## Data to use
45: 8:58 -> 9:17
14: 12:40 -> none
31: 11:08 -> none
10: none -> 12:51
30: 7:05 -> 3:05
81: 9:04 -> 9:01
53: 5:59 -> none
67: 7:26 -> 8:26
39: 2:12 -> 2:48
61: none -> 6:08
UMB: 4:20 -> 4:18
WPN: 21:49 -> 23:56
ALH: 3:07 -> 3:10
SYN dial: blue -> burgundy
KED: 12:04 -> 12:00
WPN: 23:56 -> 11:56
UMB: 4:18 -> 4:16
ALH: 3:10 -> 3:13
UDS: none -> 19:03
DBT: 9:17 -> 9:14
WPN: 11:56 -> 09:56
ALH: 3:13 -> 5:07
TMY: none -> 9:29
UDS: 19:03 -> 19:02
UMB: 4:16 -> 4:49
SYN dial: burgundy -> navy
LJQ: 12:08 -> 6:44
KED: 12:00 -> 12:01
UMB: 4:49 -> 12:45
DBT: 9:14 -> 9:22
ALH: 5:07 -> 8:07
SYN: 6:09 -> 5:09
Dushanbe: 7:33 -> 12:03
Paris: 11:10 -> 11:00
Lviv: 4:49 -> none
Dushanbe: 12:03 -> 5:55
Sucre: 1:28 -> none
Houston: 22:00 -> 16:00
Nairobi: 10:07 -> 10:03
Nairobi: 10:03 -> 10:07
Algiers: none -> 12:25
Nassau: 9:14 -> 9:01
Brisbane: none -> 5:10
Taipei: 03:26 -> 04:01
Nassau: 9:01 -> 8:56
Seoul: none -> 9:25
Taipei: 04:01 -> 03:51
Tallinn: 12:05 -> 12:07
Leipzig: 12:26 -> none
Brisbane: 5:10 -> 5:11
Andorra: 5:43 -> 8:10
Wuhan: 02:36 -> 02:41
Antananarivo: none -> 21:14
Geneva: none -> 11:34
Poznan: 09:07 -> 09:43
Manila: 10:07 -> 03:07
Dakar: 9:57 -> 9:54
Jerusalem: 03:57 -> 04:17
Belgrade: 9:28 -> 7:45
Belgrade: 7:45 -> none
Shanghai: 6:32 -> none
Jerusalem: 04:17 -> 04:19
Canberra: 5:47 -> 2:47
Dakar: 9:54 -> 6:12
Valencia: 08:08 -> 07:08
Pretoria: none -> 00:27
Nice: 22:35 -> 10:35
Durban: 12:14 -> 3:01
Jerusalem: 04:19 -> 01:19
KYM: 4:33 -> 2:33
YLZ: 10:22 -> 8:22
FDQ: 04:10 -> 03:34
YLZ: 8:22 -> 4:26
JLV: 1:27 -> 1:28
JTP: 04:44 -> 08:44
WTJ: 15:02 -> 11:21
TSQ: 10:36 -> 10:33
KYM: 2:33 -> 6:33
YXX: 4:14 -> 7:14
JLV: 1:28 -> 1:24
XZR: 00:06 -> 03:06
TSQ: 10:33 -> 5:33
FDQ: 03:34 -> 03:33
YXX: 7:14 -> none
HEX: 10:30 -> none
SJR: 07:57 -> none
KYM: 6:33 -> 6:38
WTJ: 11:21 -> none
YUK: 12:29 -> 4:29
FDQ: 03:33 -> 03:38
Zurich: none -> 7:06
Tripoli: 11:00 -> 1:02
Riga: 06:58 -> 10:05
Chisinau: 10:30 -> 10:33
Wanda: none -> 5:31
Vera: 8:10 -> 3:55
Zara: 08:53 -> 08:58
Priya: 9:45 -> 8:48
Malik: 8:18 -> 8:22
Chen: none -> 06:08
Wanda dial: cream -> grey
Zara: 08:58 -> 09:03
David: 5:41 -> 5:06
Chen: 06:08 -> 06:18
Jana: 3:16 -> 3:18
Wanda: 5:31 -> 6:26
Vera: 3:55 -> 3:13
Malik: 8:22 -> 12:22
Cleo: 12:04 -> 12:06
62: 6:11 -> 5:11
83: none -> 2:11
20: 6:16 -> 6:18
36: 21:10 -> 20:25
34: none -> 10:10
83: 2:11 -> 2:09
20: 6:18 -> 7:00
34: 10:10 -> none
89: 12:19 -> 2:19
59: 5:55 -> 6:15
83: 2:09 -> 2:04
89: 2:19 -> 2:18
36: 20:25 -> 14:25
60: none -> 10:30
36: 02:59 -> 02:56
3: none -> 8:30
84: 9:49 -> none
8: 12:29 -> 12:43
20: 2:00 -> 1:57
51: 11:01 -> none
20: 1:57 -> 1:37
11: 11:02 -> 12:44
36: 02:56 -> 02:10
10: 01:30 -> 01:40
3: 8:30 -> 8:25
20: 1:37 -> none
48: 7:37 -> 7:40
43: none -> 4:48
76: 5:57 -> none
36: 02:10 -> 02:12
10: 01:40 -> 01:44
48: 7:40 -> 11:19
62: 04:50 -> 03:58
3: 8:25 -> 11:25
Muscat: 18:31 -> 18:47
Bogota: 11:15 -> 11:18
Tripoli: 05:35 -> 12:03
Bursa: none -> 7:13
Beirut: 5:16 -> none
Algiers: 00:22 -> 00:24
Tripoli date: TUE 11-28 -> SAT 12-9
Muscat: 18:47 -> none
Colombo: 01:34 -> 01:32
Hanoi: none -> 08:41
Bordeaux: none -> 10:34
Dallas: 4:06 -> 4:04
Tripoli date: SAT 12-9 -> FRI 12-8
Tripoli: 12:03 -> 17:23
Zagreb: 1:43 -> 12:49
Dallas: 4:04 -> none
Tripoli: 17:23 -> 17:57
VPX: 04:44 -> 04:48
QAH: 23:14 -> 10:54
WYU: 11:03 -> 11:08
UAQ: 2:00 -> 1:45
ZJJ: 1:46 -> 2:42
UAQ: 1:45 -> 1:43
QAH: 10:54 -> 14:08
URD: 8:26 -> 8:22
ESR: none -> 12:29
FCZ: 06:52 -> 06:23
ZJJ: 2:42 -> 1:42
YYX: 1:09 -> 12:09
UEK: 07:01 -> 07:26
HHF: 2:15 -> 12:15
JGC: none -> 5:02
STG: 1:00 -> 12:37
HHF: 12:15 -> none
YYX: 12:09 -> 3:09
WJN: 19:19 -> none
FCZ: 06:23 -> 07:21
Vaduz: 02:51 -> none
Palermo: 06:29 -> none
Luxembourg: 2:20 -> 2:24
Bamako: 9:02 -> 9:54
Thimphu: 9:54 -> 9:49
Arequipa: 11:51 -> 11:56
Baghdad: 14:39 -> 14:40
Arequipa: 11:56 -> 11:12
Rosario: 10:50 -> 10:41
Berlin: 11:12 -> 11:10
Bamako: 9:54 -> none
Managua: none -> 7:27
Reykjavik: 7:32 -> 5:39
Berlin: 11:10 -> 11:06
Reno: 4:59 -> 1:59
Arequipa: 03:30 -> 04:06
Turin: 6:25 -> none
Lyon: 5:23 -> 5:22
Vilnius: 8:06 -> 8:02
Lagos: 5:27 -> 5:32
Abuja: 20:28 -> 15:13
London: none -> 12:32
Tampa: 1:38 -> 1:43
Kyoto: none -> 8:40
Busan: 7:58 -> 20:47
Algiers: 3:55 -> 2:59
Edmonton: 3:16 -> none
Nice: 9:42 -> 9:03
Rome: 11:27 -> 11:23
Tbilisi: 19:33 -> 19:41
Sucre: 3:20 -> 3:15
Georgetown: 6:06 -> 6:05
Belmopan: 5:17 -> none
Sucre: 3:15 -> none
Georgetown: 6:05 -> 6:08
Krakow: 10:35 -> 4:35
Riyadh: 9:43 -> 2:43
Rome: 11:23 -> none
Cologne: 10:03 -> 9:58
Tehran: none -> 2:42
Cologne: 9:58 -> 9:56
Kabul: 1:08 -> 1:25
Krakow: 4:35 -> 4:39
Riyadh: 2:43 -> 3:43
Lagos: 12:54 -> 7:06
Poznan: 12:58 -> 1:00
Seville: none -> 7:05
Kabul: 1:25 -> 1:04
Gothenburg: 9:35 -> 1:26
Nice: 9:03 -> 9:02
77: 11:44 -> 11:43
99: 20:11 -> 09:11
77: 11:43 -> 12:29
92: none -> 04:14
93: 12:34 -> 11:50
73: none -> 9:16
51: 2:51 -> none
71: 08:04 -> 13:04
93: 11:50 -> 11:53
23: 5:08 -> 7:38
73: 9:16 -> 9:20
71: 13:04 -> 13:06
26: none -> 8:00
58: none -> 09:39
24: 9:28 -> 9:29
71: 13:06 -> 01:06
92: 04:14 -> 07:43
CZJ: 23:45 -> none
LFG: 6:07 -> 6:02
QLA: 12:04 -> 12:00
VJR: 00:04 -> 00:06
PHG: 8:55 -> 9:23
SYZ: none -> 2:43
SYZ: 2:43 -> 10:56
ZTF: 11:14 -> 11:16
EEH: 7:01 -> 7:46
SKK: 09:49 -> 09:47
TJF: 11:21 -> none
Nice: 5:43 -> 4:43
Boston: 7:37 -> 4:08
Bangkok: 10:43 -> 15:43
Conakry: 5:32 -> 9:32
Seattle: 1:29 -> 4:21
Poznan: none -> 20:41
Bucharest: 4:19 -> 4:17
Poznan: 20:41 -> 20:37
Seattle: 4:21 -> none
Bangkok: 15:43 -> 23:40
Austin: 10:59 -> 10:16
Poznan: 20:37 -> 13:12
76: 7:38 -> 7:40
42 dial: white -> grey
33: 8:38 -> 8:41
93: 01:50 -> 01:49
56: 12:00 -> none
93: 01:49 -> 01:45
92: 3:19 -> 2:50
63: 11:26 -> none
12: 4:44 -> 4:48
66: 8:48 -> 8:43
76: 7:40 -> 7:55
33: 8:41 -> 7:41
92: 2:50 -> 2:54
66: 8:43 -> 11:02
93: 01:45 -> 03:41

## What you need to do
Retype the material exactly, beginning with its first line and continuing through the line that contains "WPN: 11:56 -> 09:56".

## Complete answer
45: 8:58 -> 9:17
14: 12:40 -> none
31: 11:08 -> none
10: none -> 12:51
30: 7:05 -> 3:05
81: 9:04 -> 9:01
53: 5:59 -> none
67: 7:26 -> 8:26
39: 2:12 -> 2:48
61: none -> 6:08
UMB: 4:20 -> 4:18
WPN: 21:49 -> 23:56
ALH: 3:07 -> 3:10
SYN dial: blue -> burgundy
KED: 12:04 -> 12:00
WPN: 23:56 -> 11:56
UMB: 4:18 -> 4:16
ALH: 3:10 -> 3:13
UDS: none -> 19:03
DBT: 9:17 -> 9:14
WPN: 11:56 -> 09:56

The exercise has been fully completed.